* [Stored records]
_ _ _ _ _
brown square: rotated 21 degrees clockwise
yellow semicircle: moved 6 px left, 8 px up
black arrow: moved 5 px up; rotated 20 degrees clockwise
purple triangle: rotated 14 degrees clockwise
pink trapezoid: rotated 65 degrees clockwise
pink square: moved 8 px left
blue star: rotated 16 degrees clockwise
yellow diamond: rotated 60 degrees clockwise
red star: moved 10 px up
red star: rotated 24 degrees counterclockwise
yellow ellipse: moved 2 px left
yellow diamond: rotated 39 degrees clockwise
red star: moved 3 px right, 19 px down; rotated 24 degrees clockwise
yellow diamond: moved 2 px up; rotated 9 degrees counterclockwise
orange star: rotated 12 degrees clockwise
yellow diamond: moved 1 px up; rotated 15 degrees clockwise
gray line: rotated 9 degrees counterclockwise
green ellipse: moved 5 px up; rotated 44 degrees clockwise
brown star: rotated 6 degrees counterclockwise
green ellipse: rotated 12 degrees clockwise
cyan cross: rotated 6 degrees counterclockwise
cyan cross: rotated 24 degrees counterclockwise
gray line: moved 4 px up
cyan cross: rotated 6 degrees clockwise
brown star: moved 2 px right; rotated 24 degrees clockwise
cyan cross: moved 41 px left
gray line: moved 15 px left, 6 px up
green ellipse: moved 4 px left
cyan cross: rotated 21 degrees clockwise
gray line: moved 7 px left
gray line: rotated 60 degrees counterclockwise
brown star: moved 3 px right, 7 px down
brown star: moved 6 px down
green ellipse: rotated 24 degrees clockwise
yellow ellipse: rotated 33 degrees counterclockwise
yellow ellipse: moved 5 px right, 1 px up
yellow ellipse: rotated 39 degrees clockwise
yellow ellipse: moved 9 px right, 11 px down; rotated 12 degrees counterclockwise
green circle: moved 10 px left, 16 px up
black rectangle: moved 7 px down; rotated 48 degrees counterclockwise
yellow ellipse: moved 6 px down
_ _ _ _ _
* [Exercise prompt] Rewrite all the rows, changing each "cyan cross" to "teal cross" and leaving everything else untouched.

* [Task result]
brown square: rotated 21 degrees clockwise
yellow semicircle: moved 6 px left, 8 px up
black arrow: moved 5 px up; rotated 20 degrees clockwise
purple triangle: rotated 14 degrees clockwise
pink trapezoid: rotated 65 degrees clockwise
pink square: moved 8 px left
blue star: rotated 16 degrees clockwise
yellow diamond: rotated 60 degrees clockwise
red star: moved 10 px up
red star: rotated 24 degrees counterclockwise
yellow ellipse: moved 2 px left
yellow diamond: rotated 39 degrees clockwise
red star: moved 3 px right, 19 px down; rotated 24 degrees clockwise
yellow diamond: moved 2 px up; rotated 9 degrees counterclockwise
orange star: rotated 12 degrees clockwise
yellow diamond: moved 1 px up; rotated 15 degrees clockwise
gray line: rotated 9 degrees counterclockwise
green ellipse: moved 5 px up; rotated 44 degrees clockwise
brown star: rotated 6 degrees counterclockwise
green ellipse: rotated 12 degrees clockwise
teal cross: rotated 6 degrees counterclockwise
teal cross: rotated 24 degrees counterclockwise
gray line: moved 4 px up
teal cross: rotated 6 degrees clockwise
brown star: moved 2 px right; rotated 24 degrees clockwise
teal cross: moved 41 px left
gray line: moved 15 px left, 6 px up
green ellipse: moved 4 px left
teal cross: rotated 21 degrees clockwise
gray line: moved 7 px left
gray line: rotated 60 degrees counterclockwise
brown star: moved 3 px right, 7 px down
brown star: moved 6 px down
green ellipse: rotated 24 degrees clockwise
yellow ellipse: rotated 33 degrees counterclockwise
yellow ellipse: moved 5 px right, 1 px up
yellow ellipse: rotated 39 degrees clockwise
yellow ellipse: moved 9 px right, 11 px down; rotated 12 degrees counterclockwise
green circle: moved 10 px left, 16 px up
black rectangle: moved 7 px down; rotated 48 degrees counterclockwise
yellow ellipse: moved 6 px down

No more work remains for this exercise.